REQUIRED WORK => Locate each line in the records containing "VLOAD". Copy it.

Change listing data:
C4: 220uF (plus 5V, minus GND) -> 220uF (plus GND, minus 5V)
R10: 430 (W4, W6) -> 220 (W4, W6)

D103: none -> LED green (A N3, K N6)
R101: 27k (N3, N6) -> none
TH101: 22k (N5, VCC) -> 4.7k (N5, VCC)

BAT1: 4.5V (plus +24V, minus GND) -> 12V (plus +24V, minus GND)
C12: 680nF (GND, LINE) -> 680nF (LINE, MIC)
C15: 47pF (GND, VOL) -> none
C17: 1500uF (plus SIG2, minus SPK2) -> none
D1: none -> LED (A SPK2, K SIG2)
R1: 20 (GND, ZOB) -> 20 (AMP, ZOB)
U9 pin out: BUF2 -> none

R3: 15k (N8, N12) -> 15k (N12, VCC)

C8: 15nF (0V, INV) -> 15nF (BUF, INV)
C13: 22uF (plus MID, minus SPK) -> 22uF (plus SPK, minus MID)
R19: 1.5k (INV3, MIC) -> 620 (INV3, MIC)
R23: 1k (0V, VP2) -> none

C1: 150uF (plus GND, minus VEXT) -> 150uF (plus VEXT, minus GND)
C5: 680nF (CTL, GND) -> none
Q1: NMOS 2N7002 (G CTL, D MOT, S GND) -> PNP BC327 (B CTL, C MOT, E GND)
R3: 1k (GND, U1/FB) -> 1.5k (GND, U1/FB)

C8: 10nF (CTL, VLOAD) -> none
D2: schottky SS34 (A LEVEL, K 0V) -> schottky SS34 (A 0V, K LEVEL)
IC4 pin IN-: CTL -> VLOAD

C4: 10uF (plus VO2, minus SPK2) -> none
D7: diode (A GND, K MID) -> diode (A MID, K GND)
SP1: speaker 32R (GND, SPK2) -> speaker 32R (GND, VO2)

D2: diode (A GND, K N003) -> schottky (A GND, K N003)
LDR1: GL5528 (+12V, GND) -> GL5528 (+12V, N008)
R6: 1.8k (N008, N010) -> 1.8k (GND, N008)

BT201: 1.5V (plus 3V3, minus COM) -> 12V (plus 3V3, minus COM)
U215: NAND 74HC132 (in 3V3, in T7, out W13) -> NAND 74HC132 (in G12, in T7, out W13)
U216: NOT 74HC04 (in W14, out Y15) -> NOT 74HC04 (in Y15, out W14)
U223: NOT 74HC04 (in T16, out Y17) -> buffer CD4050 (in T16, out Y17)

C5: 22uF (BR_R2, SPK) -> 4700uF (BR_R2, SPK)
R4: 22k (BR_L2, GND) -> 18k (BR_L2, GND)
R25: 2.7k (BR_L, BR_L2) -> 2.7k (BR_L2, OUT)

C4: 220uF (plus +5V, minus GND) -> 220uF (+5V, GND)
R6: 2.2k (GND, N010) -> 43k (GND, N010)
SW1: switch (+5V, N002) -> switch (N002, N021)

SOLUTION TO THE EXERCISE =>
C8: 10nF (CTL, VLOAD) -> none
IC4 pin IN-: CTL -> VLOAD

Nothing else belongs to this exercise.